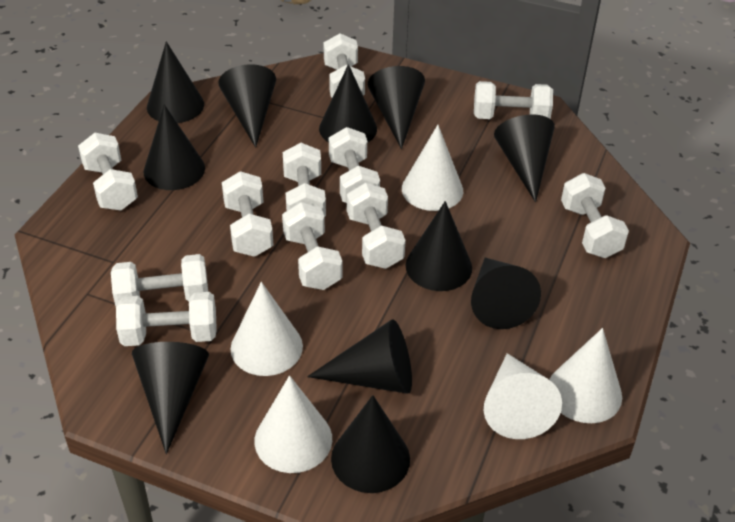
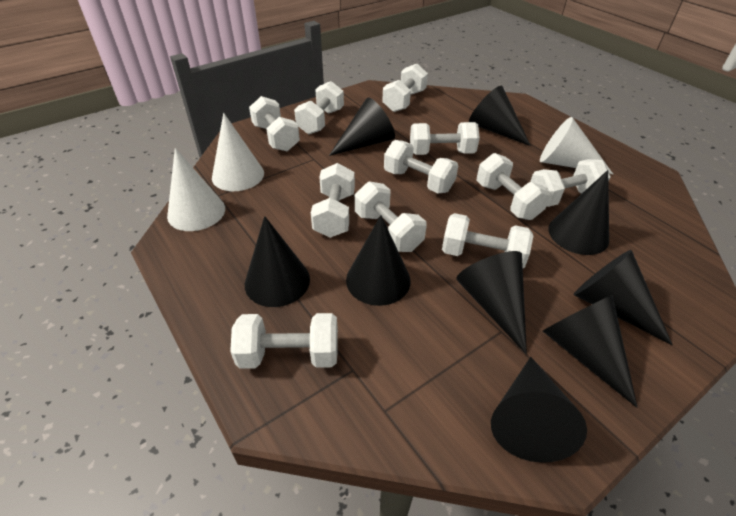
black cone: 11 -> 9
white cone: 5 -> 3

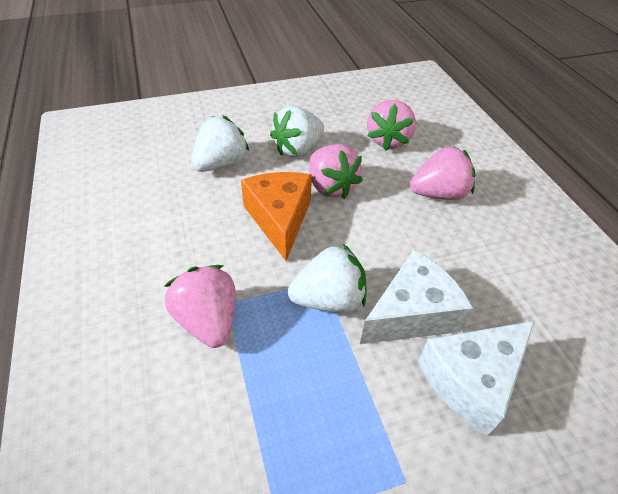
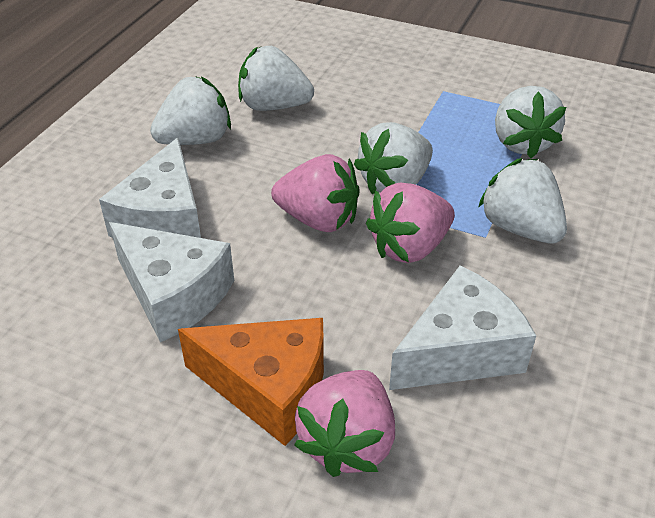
pink strawberry: 4 -> 3
white cheese: 2 -> 3
white strawberry: 3 -> 5

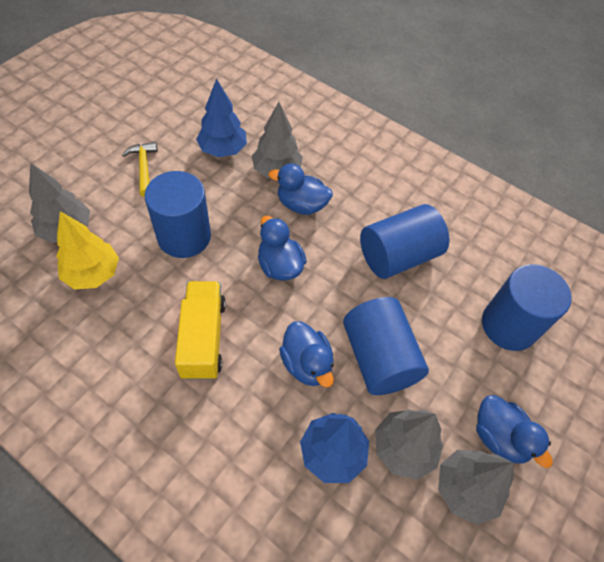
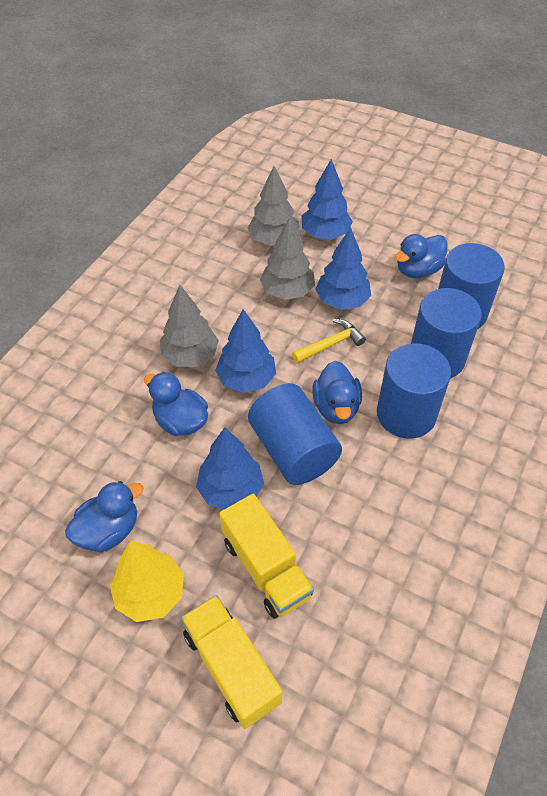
blue tree: 2 -> 4
grey tree: 4 -> 3
yellow truck: 1 -> 2

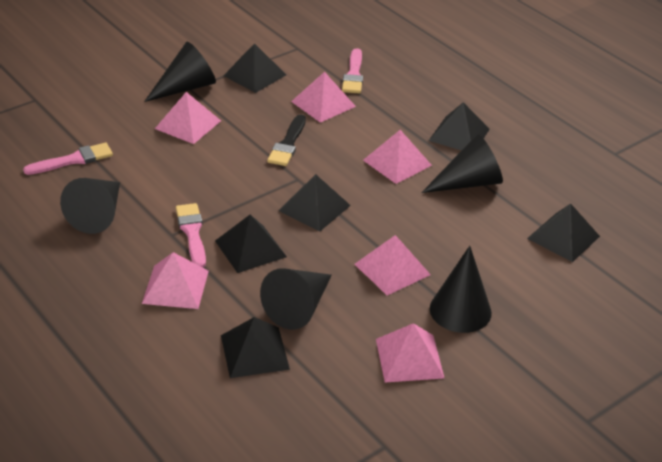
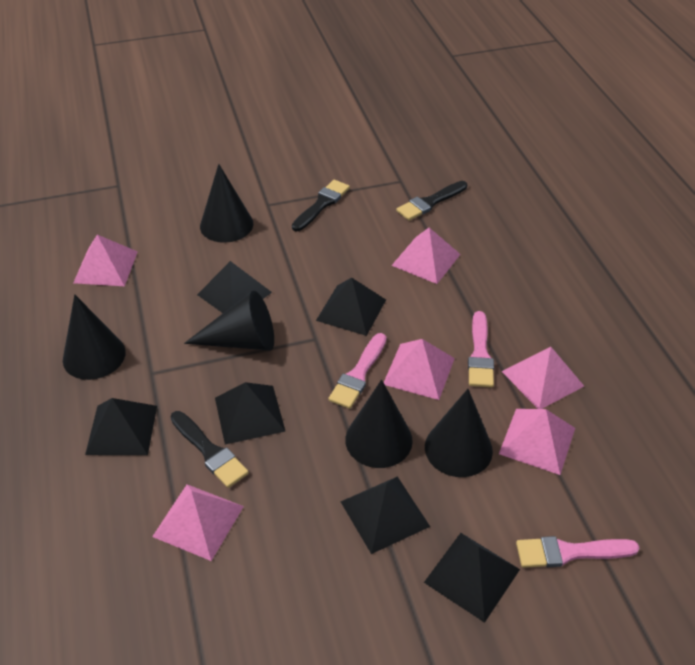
black brush: 1 -> 3

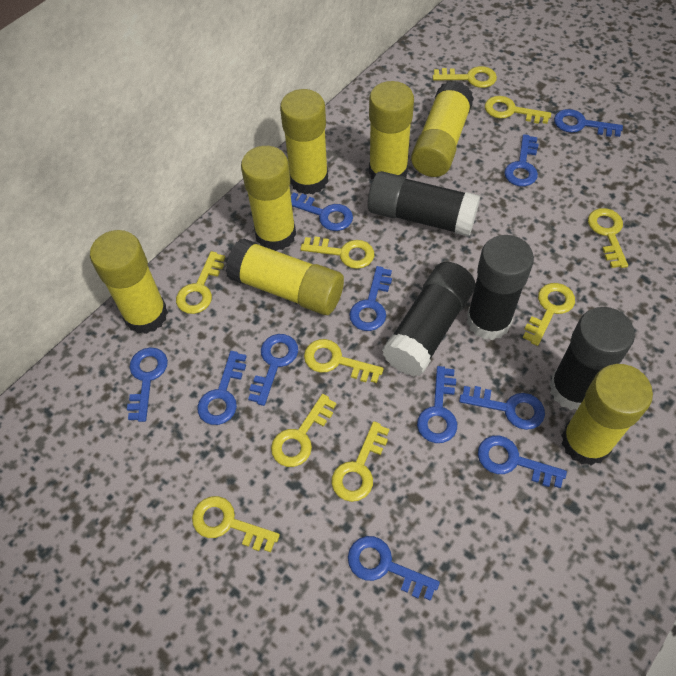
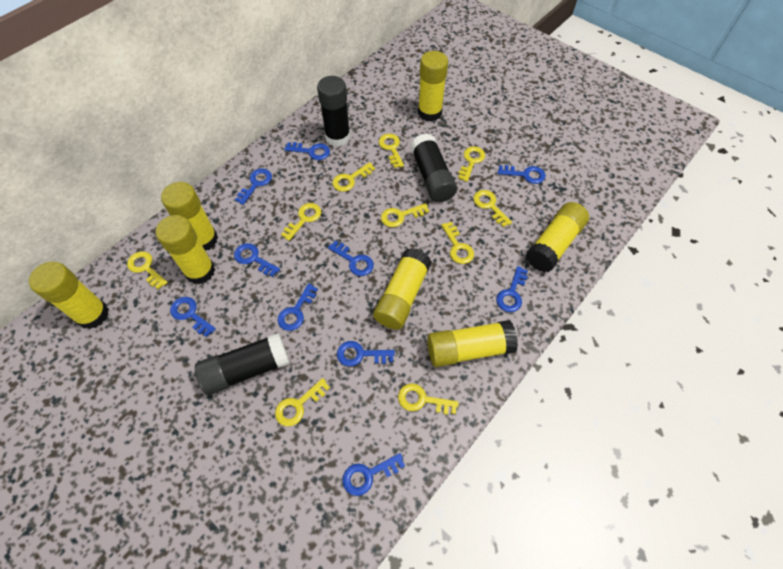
black glue stick: 4 -> 3
blue key: 11 -> 10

*ABOUT THIS TASK:* What lines above mention "strawberry"? Copy each one.

*REPLY TO THE EXERCISE:*
pink strawberry: 4 -> 3
white strawberry: 3 -> 5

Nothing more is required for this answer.